Repeat the listing that follows character for character, omitting images.

- RECORDS FOR THIS EXERCISE:
• • • • • • •

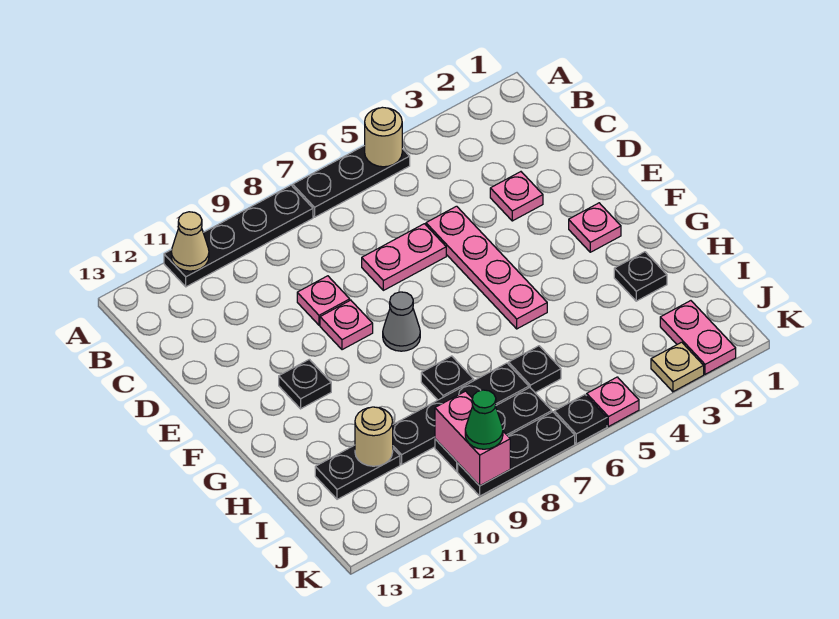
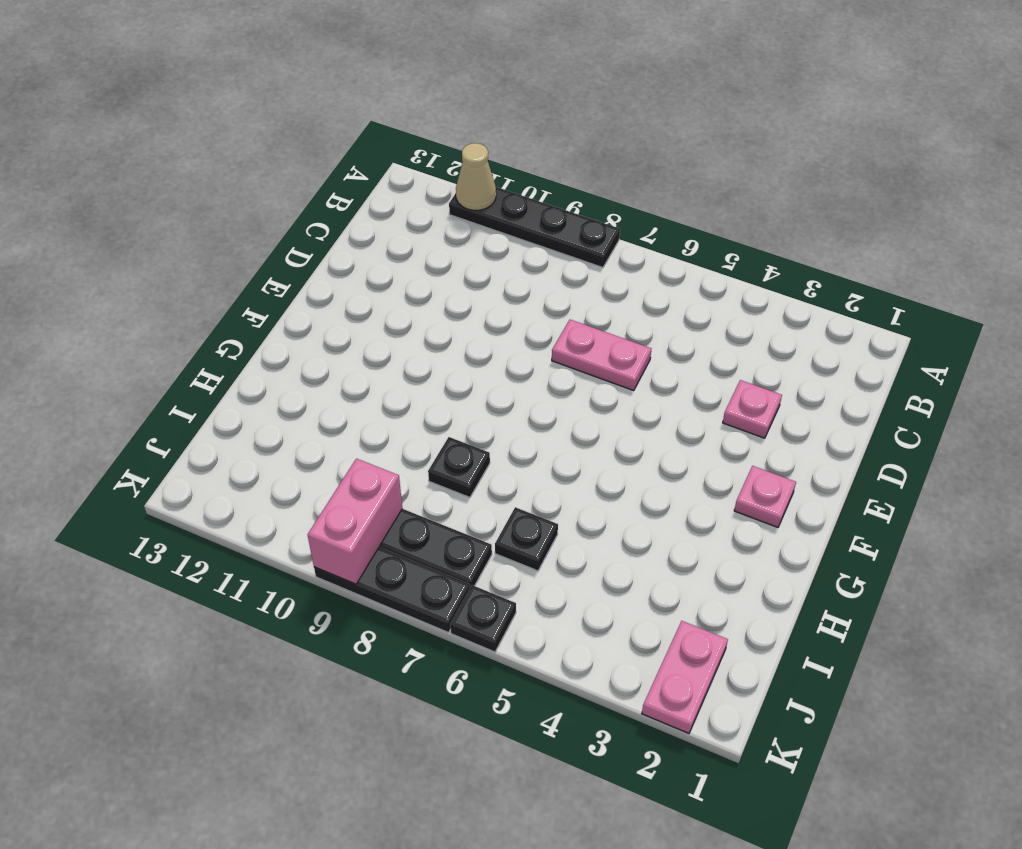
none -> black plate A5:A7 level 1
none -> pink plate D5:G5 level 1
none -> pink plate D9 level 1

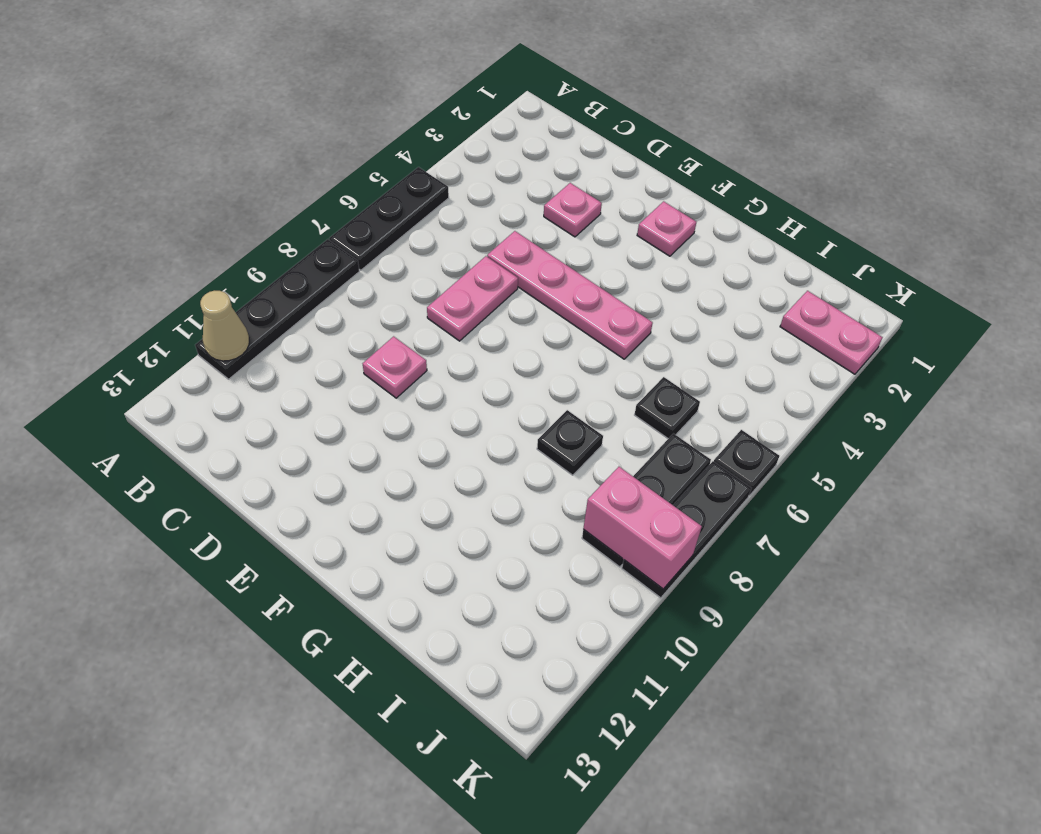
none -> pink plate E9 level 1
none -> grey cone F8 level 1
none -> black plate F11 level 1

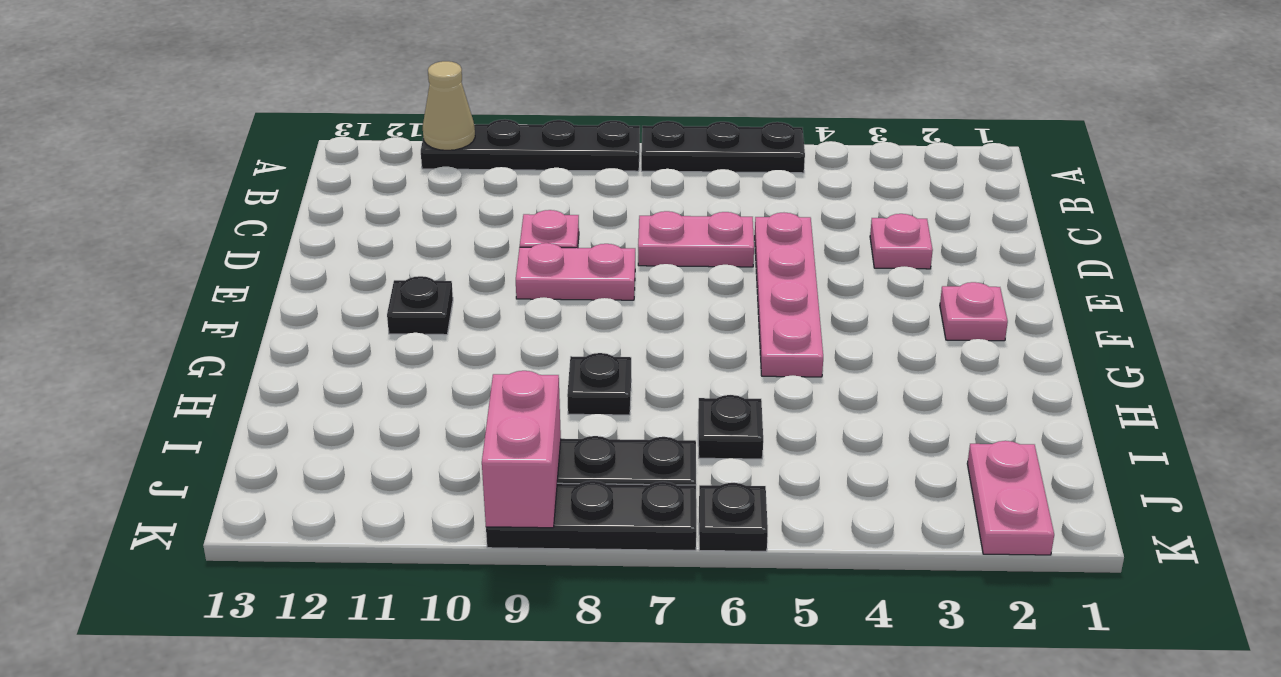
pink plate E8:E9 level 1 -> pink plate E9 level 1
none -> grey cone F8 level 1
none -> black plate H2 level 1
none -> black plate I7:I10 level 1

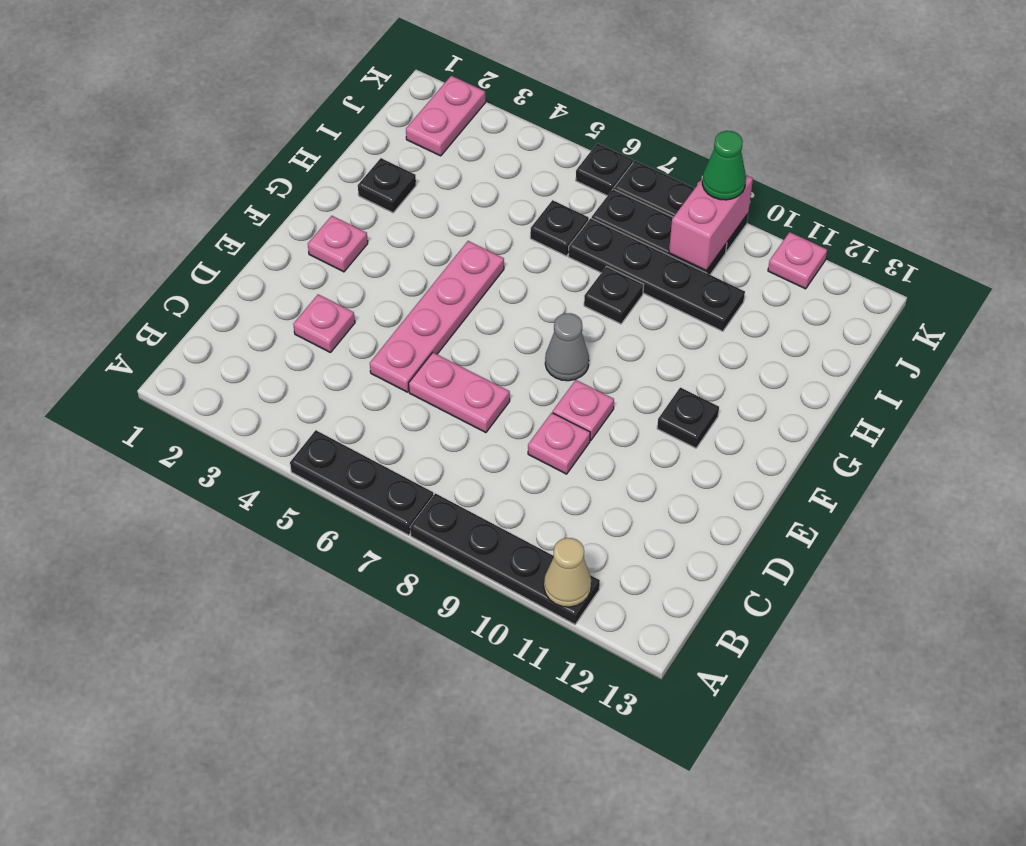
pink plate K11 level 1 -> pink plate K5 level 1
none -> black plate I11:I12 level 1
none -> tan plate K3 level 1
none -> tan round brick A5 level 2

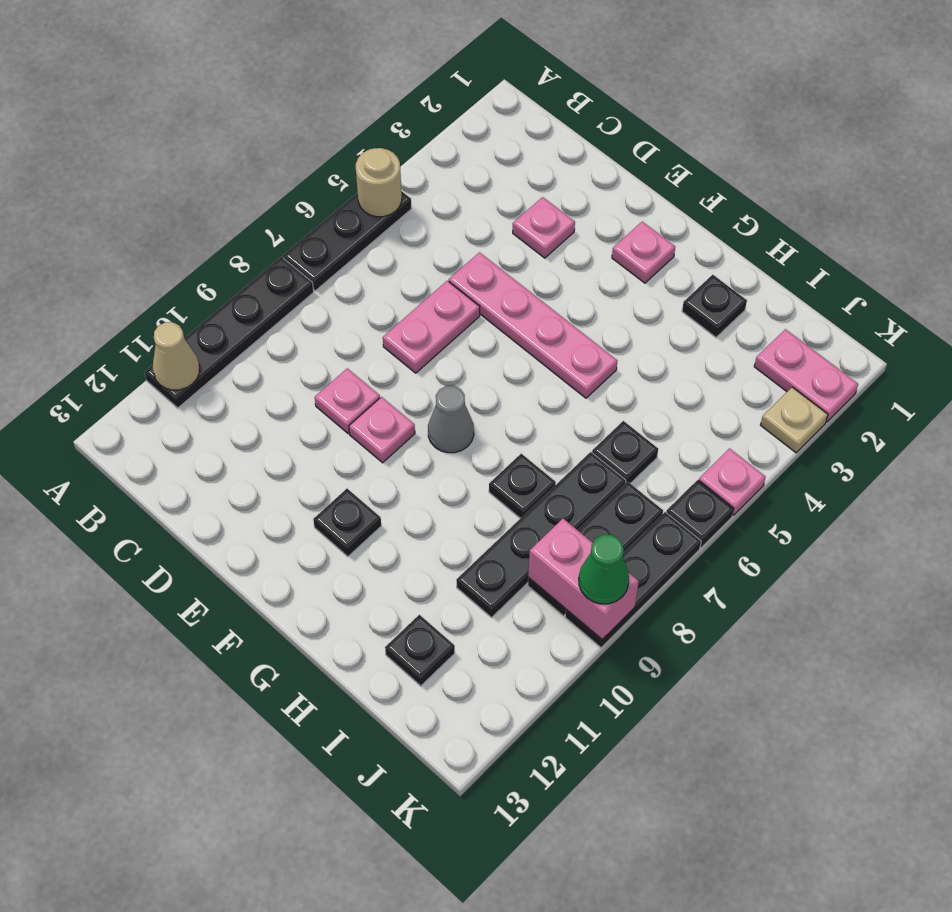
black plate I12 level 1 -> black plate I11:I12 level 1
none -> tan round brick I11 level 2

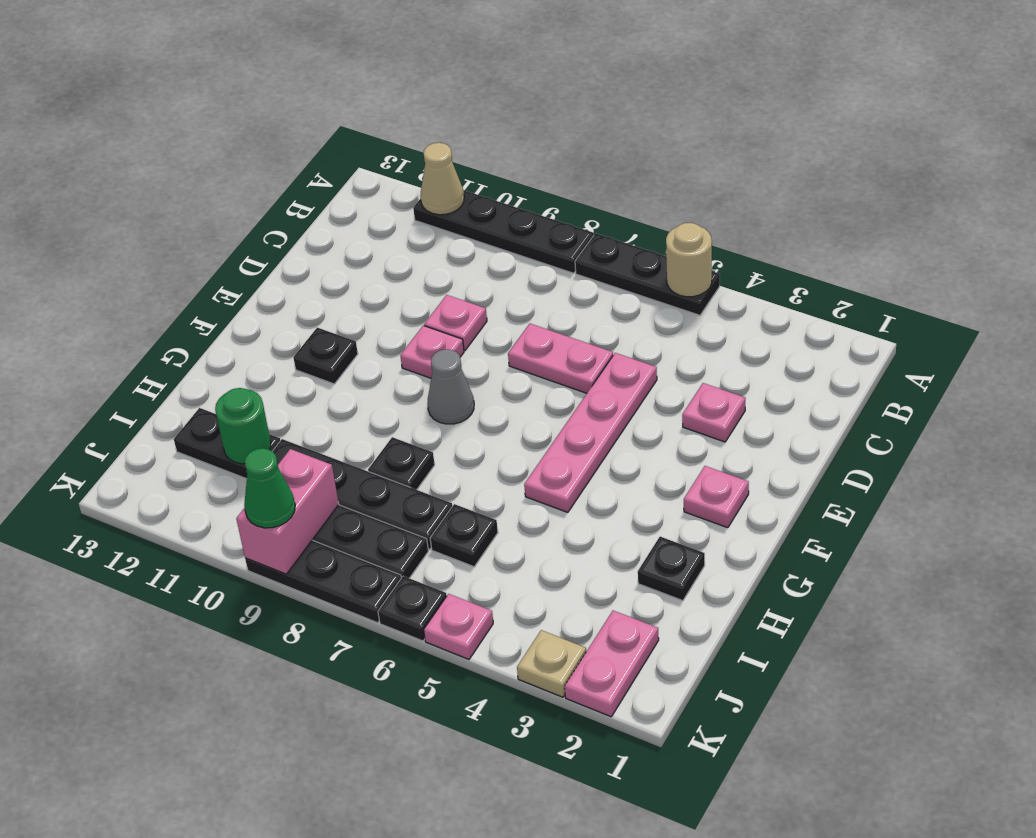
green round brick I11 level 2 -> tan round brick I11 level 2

• • • • • • •

- TASK OUTPUT:
none -> black plate A5:A7 level 1
none -> pink plate D5:G5 level 1
none -> pink plate D9 level 1

none -> pink plate E9 level 1
none -> grey cone F8 level 1
none -> black plate F11 level 1

pink plate E8:E9 level 1 -> pink plate E9 level 1
none -> grey cone F8 level 1
none -> black plate H2 level 1
none -> black plate I7:I10 level 1

pink plate K11 level 1 -> pink plate K5 level 1
none -> black plate I11:I12 level 1
none -> tan plate K3 level 1
none -> tan round brick A5 level 2

black plate I12 level 1 -> black plate I11:I12 level 1
none -> tan round brick I11 level 2

green round brick I11 level 2 -> tan round brick I11 level 2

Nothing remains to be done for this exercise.